**WORK INSTRUCTION:**
Restating the data exactly is the whole task.

_ _ _ _

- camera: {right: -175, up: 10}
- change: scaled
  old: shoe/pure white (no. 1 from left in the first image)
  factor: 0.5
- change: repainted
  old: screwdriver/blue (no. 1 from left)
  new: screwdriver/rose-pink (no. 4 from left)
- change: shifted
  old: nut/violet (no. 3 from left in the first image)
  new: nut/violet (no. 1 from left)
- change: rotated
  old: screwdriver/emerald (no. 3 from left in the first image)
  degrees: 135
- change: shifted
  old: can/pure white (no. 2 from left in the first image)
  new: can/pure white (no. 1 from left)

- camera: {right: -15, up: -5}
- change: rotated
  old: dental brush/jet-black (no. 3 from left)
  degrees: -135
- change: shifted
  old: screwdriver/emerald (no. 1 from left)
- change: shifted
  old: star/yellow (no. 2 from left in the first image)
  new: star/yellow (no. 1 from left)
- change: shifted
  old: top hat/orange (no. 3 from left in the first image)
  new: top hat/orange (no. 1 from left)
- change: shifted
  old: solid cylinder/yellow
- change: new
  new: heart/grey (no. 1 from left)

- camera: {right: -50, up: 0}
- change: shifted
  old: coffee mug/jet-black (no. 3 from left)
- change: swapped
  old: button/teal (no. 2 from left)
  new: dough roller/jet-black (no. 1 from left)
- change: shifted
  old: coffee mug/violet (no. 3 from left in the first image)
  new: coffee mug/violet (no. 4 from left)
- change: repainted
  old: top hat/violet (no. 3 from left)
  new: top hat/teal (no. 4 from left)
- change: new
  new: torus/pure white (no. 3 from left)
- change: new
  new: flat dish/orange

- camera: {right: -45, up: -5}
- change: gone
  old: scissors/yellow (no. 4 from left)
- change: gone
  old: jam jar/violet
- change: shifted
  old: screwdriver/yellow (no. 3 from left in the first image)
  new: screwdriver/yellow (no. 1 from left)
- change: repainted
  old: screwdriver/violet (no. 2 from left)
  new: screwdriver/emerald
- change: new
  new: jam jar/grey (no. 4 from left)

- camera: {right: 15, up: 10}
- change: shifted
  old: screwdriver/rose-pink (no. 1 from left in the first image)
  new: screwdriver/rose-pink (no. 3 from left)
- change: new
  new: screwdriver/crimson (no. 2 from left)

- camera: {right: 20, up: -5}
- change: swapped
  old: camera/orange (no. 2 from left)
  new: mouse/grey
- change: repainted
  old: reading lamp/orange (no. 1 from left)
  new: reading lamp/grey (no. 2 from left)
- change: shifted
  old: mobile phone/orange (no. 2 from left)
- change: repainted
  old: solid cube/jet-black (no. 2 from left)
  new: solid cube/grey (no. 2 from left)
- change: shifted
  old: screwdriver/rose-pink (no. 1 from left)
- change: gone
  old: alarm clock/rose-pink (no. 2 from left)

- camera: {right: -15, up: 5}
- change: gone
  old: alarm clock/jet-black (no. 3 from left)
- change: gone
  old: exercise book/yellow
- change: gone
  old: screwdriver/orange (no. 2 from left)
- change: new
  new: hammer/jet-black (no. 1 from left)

_ _ _ _

**SOLUTION TO THIS EXERCISE:**
- camera: {right: -175, up: 10}
- change: scaled
  old: shoe/pure white (no. 1 from left in the first image)
  factor: 0.5
- change: repainted
  old: screwdriver/blue (no. 1 from left)
  new: screwdriver/rose-pink (no. 4 from left)
- change: shifted
  old: nut/violet (no. 3 from left in the first image)
  new: nut/violet (no. 1 from left)
- change: rotated
  old: screwdriver/emerald (no. 3 from left in the first image)
  degrees: 135
- change: shifted
  old: can/pure white (no. 2 from left in the first image)
  new: can/pure white (no. 1 from left)

- camera: {right: -15, up: -5}
- change: rotated
  old: dental brush/jet-black (no. 3 from left)
  degrees: -135
- change: shifted
  old: screwdriver/emerald (no. 1 from left)
- change: shifted
  old: star/yellow (no. 2 from left in the first image)
  new: star/yellow (no. 1 from left)
- change: shifted
  old: top hat/orange (no. 3 from left in the first image)
  new: top hat/orange (no. 1 from left)
- change: shifted
  old: solid cylinder/yellow
- change: new
  new: heart/grey (no. 1 from left)

- camera: {right: -50, up: 0}
- change: shifted
  old: coffee mug/jet-black (no. 3 from left)
- change: swapped
  old: button/teal (no. 2 from left)
  new: dough roller/jet-black (no. 1 from left)
- change: shifted
  old: coffee mug/violet (no. 3 from left in the first image)
  new: coffee mug/violet (no. 4 from left)
- change: repainted
  old: top hat/violet (no. 3 from left)
  new: top hat/teal (no. 4 from left)
- change: new
  new: torus/pure white (no. 3 from left)
- change: new
  new: flat dish/orange

- camera: {right: -45, up: -5}
- change: gone
  old: scissors/yellow (no. 4 from left)
- change: gone
  old: jam jar/violet
- change: shifted
  old: screwdriver/yellow (no. 3 from left in the first image)
  new: screwdriver/yellow (no. 1 from left)
- change: repainted
  old: screwdriver/violet (no. 2 from left)
  new: screwdriver/emerald
- change: new
  new: jam jar/grey (no. 4 from left)

- camera: {right: 15, up: 10}
- change: shifted
  old: screwdriver/rose-pink (no. 1 from left in the first image)
  new: screwdriver/rose-pink (no. 3 from left)
- change: new
  new: screwdriver/crimson (no. 2 from left)

- camera: {right: 20, up: -5}
- change: swapped
  old: camera/orange (no. 2 from left)
  new: mouse/grey
- change: repainted
  old: reading lamp/orange (no. 1 from left)
  new: reading lamp/grey (no. 2 from left)
- change: shifted
  old: mobile phone/orange (no. 2 from left)
- change: repainted
  old: solid cube/jet-black (no. 2 from left)
  new: solid cube/grey (no. 2 from left)
- change: shifted
  old: screwdriver/rose-pink (no. 1 from left)
- change: gone
  old: alarm clock/rose-pink (no. 2 from left)

- camera: {right: -15, up: 5}
- change: gone
  old: alarm clock/jet-black (no. 3 from left)
- change: gone
  old: exercise book/yellow
- change: gone
  old: screwdriver/orange (no. 2 from left)
- change: new
  new: hammer/jet-black (no. 1 from left)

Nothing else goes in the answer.